:: DATA FOR THIS EXERCISE ::
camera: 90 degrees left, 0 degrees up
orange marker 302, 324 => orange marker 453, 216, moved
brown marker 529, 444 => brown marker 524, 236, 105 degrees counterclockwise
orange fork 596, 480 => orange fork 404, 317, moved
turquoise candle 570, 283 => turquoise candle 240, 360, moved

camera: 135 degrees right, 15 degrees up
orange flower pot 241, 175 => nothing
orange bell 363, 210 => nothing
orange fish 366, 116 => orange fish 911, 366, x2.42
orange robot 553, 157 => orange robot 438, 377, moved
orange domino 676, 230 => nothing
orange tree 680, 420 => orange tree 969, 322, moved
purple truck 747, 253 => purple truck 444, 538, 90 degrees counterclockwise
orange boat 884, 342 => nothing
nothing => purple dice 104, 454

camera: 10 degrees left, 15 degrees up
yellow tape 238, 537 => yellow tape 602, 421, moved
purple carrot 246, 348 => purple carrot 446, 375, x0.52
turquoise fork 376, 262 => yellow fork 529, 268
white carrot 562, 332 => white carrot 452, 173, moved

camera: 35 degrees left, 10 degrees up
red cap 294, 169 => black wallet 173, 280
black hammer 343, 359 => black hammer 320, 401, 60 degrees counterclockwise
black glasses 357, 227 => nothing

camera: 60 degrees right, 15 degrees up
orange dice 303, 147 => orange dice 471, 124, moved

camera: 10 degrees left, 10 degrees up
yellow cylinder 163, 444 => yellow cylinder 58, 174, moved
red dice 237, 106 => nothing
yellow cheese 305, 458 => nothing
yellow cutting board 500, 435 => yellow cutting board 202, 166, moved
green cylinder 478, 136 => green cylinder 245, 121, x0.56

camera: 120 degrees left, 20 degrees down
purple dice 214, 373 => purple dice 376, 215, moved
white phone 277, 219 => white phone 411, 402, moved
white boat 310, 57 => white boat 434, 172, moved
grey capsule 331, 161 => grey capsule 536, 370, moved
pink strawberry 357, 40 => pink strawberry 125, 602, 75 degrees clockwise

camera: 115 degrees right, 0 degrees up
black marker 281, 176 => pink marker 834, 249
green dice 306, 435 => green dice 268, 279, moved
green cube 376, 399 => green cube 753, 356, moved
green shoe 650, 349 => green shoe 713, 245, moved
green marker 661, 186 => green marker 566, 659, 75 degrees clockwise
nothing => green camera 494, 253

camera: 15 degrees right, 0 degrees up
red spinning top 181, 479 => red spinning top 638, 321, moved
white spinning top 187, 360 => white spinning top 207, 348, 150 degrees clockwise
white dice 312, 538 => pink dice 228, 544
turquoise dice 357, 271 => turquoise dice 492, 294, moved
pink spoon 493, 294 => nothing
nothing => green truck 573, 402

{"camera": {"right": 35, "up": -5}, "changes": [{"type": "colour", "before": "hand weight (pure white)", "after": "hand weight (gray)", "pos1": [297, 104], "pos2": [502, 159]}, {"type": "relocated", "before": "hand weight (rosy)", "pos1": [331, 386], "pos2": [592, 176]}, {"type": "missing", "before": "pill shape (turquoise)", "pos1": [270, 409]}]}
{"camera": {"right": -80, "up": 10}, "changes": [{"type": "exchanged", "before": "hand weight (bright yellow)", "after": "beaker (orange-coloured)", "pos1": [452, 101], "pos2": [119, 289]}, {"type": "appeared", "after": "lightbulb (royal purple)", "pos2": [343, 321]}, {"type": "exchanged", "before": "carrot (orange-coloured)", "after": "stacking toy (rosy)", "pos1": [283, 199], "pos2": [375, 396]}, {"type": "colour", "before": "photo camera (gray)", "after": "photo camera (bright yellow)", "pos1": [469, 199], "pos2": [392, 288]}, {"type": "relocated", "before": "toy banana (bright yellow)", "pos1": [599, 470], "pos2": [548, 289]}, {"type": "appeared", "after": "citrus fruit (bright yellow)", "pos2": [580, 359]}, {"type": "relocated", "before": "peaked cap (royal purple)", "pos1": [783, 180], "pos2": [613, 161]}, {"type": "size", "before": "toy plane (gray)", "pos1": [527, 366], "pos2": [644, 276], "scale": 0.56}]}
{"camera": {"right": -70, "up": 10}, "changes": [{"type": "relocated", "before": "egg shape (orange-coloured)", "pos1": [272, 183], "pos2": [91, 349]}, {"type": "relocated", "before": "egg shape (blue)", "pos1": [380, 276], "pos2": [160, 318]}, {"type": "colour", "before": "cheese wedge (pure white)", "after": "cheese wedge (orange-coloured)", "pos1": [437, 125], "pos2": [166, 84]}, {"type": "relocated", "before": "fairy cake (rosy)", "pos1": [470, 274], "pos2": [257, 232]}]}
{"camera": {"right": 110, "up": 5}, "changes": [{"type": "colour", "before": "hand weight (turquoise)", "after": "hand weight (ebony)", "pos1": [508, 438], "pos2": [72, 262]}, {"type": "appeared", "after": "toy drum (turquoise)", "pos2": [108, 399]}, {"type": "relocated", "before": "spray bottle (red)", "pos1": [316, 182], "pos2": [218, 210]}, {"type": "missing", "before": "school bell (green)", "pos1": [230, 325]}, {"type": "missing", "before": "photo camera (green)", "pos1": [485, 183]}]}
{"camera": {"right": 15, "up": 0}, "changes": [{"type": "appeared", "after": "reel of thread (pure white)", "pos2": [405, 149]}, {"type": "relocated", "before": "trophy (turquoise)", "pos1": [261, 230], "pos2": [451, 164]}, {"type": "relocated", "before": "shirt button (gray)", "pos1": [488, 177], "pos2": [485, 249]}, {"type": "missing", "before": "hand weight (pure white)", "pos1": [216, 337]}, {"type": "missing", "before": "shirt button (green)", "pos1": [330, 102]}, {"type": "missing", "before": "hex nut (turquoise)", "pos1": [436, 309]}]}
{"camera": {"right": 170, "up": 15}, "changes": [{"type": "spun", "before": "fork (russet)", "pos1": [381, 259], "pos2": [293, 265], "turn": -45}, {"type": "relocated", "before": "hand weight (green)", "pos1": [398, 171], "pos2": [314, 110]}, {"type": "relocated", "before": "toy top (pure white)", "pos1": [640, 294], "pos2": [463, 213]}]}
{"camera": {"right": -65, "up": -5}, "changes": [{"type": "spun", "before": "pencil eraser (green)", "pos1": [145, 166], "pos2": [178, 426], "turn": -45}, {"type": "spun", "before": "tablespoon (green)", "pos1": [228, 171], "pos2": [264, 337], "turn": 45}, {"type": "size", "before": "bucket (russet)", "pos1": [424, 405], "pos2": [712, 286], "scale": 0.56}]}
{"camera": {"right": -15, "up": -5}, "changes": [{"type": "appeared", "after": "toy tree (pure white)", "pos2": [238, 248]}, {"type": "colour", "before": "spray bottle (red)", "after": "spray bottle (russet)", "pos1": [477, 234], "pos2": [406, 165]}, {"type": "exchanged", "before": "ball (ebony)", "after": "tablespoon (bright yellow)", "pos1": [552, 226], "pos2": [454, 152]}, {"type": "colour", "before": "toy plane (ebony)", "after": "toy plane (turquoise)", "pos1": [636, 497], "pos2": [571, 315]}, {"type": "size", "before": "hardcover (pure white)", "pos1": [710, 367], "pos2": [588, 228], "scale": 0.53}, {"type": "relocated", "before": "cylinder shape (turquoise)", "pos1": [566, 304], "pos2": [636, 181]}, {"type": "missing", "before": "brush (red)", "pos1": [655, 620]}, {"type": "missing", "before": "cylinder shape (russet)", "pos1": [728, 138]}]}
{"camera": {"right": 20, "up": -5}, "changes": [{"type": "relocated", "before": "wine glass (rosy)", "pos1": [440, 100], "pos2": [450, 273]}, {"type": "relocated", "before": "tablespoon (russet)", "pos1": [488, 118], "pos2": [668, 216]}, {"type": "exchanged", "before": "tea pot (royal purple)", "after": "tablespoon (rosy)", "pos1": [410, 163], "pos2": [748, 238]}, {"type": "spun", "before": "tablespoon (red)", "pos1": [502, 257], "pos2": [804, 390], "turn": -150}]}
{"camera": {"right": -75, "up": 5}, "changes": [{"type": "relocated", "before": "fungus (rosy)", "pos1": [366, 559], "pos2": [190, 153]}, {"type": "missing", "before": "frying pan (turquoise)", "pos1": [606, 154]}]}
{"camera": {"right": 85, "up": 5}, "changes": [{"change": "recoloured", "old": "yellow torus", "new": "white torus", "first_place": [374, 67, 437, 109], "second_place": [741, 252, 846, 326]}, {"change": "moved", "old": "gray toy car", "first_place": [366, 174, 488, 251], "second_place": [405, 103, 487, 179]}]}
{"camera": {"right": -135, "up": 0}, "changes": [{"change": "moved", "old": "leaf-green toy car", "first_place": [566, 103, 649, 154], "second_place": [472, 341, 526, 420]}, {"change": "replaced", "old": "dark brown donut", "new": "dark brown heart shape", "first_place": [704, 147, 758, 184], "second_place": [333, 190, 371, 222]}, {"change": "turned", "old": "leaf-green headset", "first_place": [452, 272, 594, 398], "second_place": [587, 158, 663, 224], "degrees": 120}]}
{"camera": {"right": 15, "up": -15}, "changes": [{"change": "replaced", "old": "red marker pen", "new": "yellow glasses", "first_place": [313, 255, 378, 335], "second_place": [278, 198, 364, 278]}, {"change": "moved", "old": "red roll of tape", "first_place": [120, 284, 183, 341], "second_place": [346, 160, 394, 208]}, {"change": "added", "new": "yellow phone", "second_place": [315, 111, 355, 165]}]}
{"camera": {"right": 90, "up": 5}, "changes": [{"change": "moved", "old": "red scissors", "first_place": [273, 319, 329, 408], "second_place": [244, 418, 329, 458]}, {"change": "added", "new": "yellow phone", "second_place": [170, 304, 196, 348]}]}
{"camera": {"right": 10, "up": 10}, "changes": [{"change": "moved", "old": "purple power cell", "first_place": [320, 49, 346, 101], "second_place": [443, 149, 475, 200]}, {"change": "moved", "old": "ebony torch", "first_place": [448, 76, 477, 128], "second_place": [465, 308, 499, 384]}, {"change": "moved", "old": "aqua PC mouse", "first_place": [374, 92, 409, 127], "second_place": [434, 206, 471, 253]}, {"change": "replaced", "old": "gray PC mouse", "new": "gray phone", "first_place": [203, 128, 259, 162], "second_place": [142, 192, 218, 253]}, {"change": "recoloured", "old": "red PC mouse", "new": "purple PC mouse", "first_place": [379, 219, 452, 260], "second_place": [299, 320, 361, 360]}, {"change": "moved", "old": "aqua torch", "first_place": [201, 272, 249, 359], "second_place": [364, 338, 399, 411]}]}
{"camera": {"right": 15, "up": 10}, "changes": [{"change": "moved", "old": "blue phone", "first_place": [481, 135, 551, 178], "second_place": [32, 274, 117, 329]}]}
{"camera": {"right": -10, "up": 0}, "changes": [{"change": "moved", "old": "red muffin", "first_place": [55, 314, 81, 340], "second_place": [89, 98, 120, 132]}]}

:: EXERCISE DETAILS ::
Give again, word for word, every line of the listing above from the one with "camera: 10 degrees left, 10 degrees up" to the one with "yellow cutting board 500, 435", both inclusive, and nothing beyond them.

:: EXERCISE SOLUTION ::
camera: 10 degrees left, 10 degrees up
yellow cylinder 163, 444 => yellow cylinder 58, 174, moved
red dice 237, 106 => nothing
yellow cheese 305, 458 => nothing
yellow cutting board 500, 435 => yellow cutting board 202, 166, moved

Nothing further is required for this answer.